### INPUT ROWS

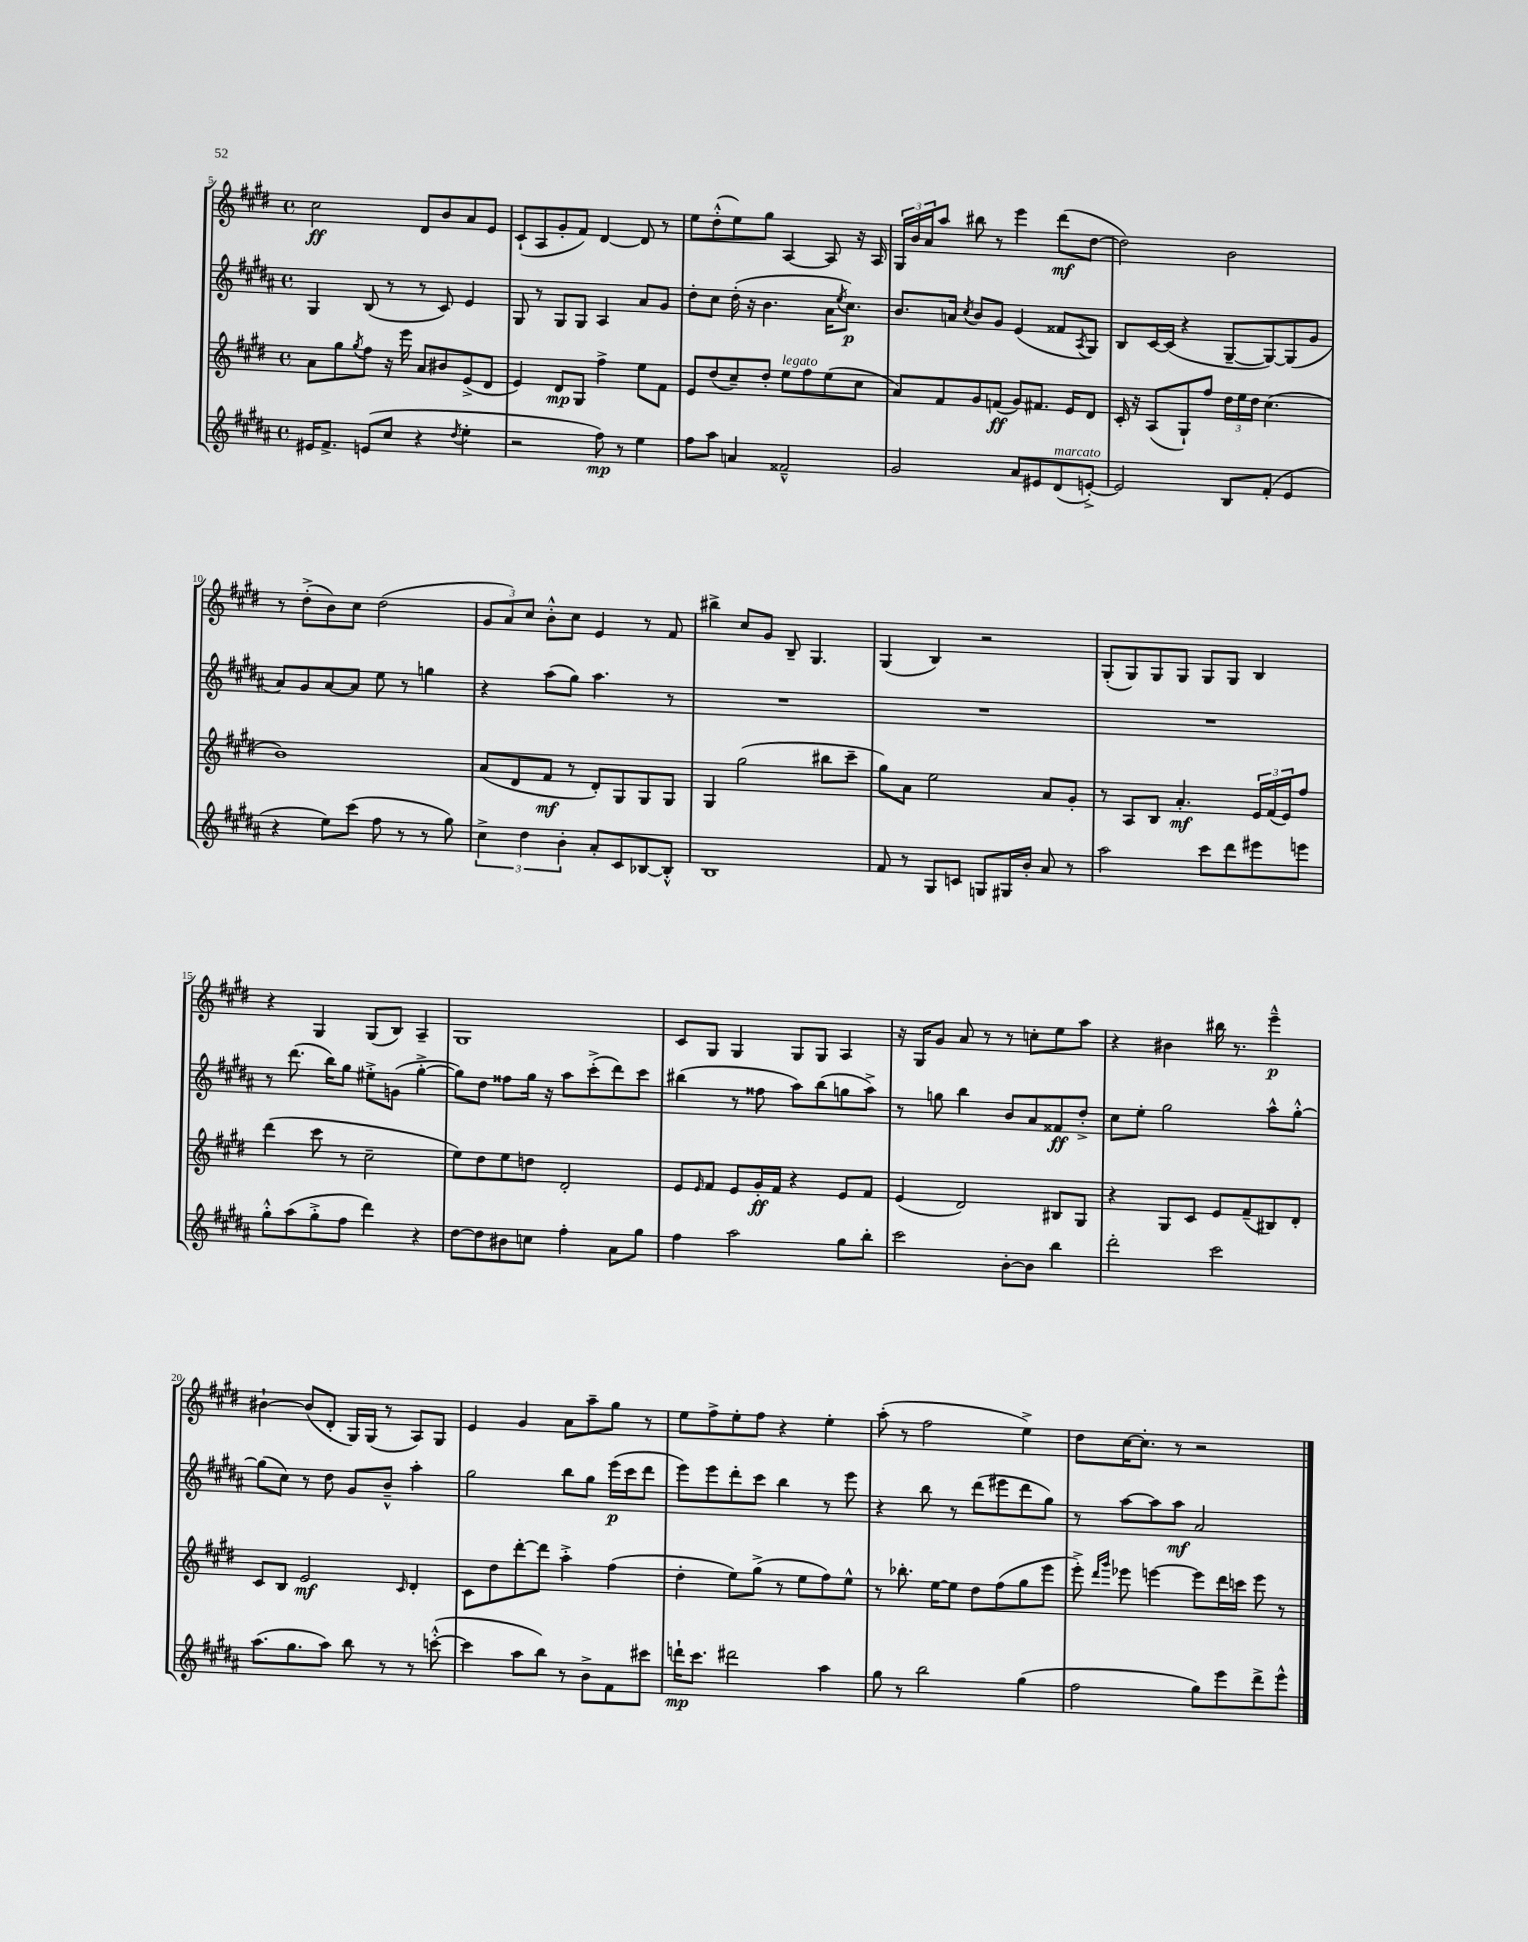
<<
\new StaffGroup <<
\new Staff = "s0" {
    \clef treble \key e \major \defaultTimeSignature \time 4/4
    cis''2\ff dis'8 b'8 a'8 e'8 |
    cis'8-!( a8 gis'8-. fis'8) dis'4~ dis'8 r8 |
    e''8 dis''8-.-^( e''8) gis''8 a4~ a8 r16 a16 |
    \tuplet 3/2 { gis16 b'16 a'16 } a''8 bis''8 r8 e'''4 dis'''8\mf( dis''8~ |
    dis''2) b'2 |
    r8 dis''8-.->( b'8) cis''8 dis''2( |
    \tuplet 3/2 { gis'8 a'8) cis''8 } b'8-.-^ cis''8 e'4 r8 fis'8 |
    bis''4-> cis''8 gis'8 b8-- gis4. |
    gis4( b4) r2 |
    gis8-.( gis8) gis8 gis8 gis8 gis8 b4 |
    r4 gis4 gis8( b8) a4-- |
    gis1 |
    cis'8 gis8 gis4 gis8 gis8 a4 |
    r16 gis16 gis'8 a'8 r8 r8 c''8-. e''8 a''8 |
    r4 bis'4 bis''16 r8. e'''4---^\p |
    bis'4~-! bis'8( dis'8-. gis16) gis16( r8 a8) gis8 |
    e'4 gis'4 a'8 a''8-- gis''8 r8 |
    e''8 fis''8-> e''8-. fis''8 r4 e''4-. |
    a''8-.( r8 fis''2 e''4->) |
    dis''8 cis''16~ cis''8.-. r8 r2 \bar "|." |
}
\new Staff = "s1" {
    \clef treble \key b \major \defaultTimeSignature \time 4/4
    gis4 b8( r8 r8 cis'8) e'4 |
    gis8 r8 gis8 gis8 ais4 ais'8 gis'8 |
    dis''8-. cis''8 dis''16-.( r16 b'4. ais'16 \acciaccatura { e''8 } cis''8.\p) |
    b'8. a'16 \acciaccatura { cis''8 } b'8 gis'8 e'4( fisis'8 \acciaccatura { ais8 } gis8) |
    b8 cis'16~ cis'16( r4 gis8~-- gis8~) gis8( gis'8 |
    ais'8) gis'8 ais'8~ ais'8 e''8 r8 g''4 |
    r4 ais''8( gis''8) ais''4. r8 |
    R1 |
    R1 |
    R1 |
    r8 dis'''8.( b''16) gis''8 eis''8-.-> g'8( gis''4~-.-> |
    gis''8) dis''8 fisis''8 gis''16 r16 ais''8 cis'''8-.->( dis'''8) cis'''8 |
    bis''4( r8 fisis''8 ais''8) bis''8( g''8 ais''8->) |
    r8 g''8 b''4 b'8 ais'8 fisis'8\ff dis''8-.-> |
    cis''8 e''8-. gis''2 ais''8-^ gis''8~-.-^ |
    gis''8( cis''8) r8 dis''8 gis'8 b'8---^ ais''4-. |
    gis''2 b''8 gis''8 e'''16\p( cis'''16 dis'''8 |
    e'''8) e'''8 dis'''8-. cis'''8 b''4 r8 e'''8 |
    r4 b''8 r8 dis'''8( eis'''8 dis'''8 gis''8) |
    r8 ais''8~ ais''8 ais''8\mf ais'2 \bar "|." |
}
\new Staff = "s2" {
    \clef treble \key e \major \defaultTimeSignature \time 4/4
    a'8 gis''8 \acciaccatura { gis''8 } fis''8 r16 e'''16 a'8 bis'8 e'8->( dis'8 |
    e'4) dis'8\mp gis8 fis''4-> e''8 fis'8 |
    e'8 dis''8( cis''8--) dis''8-. e''8^\markup { \italic "legato" } fis''8 e''8( cis''8 |
    a'8) fis'8 gis'8 f'8\ff( gis'8) fis'8. e'16 dis'8 |
    cis'16-. r16 a8( gis8-!) fis''8 \tuplet 3/2 { dis''16 e''16 dis''16 } cis''4.( |
    b'1) |
    a'8( dis'8 fis'8\mf r8 dis'8-.) gis8 gis8 gis8 |
    gis4 gis''2( bis''8 cis'''8-- |
    gis''8) a'8 e''2 a'8 gis'8-. |
    r8 a8 b8 a'4.-.\mf \tuplet 3/2 { e'16 fis'16( e'16) } fis''8 |
    dis'''4( cis'''8 r8 cis''2-- |
    e''8) dis''8 e''8 d''8 dis'2-. |
    e'8 \grace { e'16 } fis'8 e'8 gis'16-.\ff fis'16 r4 e'8 fis'8 |
    e'4( dis'2) bis8 gis8 |
    r4 gis8 cis'8 e'8 fis'8--( bis8) dis'8-. |
    cis'8 b8 e'2\mf \grace { cis'16 } dis'4-. |
    cis'8 dis''8 dis'''8~-. dis'''8 a''4-.-> fis''4( |
    dis''4-. e''8) gis''8->( r8 e''8 fis''8) e''8-^ |
    r8 bes''8.-. e''16~ e''8 dis''8 fis''8( gis''8 e'''8 |
    e'''8-.->) \grace { dis'''16 gis'''16 } ees'''8 e'''4~ e'''8 dis'''16 c'''16 e'''8 r8 \bar "|." |
}
\new Staff = "s3" {
    \clef treble \key b \major \defaultTimeSignature \time 4/4
    eis'16 fis'8.-> e'8( cis''8 r4 \acciaccatura { dis''8 } e''4-. |
    r2 fis''8\mp) r8 e''4 |
    fis''8 ais''8 a'4 fisis'2---^ |
    gis'2 ais'8 eis'8 dis'8^\markup { \italic "marcato" }( e'8~-.->) |
    e'2 b8 fis'8-.( e'4 |
    r4 e''8) cis'''8( fis''8 r8 r8 gis''8) |
    \tuplet 3/2 { cis''4-> dis''4 b'4-. } ais'8-. cis'8 bes8~ bes8-.-^ |
    b1 |
    fis'8 r8 gis8 c'8 g8 gis16 b'16-. ais'8 r8 |
    ais''2 cis'''8 dis'''8 eis'''8 e'''8 |
    gis''8-.-^ ais''8( gis''8-.-> fis''8 dis'''4) r4 |
    dis''8~ dis''8 bis'8 c''8 fis''4-. ais'8 gis''8 |
    fis''4 ais''2 gis''8 b''8-. |
    cis'''2 b'8~-. b'8 b''4 |
    dis'''2-. cis'''2 |
    ais''8.( gis''8. ais''8) b''8 r8 r8 c'''8~-.-^( |
    c'''4 ais''8 b''8) r8 b'8-> fis'8 cis'''8 |
    d'''16-!\mp cis'''8. dis'''2 ais''4 |
    gis''8 r8 b''2 gis''4( |
    fis''2 gis''8) e'''8 dis'''8-> e'''8-^ \bar "|." |
}
>>
>>
\layout { \context { \Score currentBarNumber = #5 } }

### YOUR INSTRUCTIONS
Repeat the lines word for word, from the very first one through the line that contains "e''8 dis''8-.-^( e''8)". Leave the pictures out.

### RESULT OF THIS EXERCISE
<<
\new StaffGroup <<
\new Staff = "s0" {
    \clef treble \key e \major \defaultTimeSignature \time 4/4
    cis''2\ff dis'8 b'8 a'8 e'8 |
    cis'8-!( a8 gis'8-. fis'8) dis'4~ dis'8 r8 |
    e''8 dis''8-.-^( e''8) gis''8 a4~ a8 r16 a16 |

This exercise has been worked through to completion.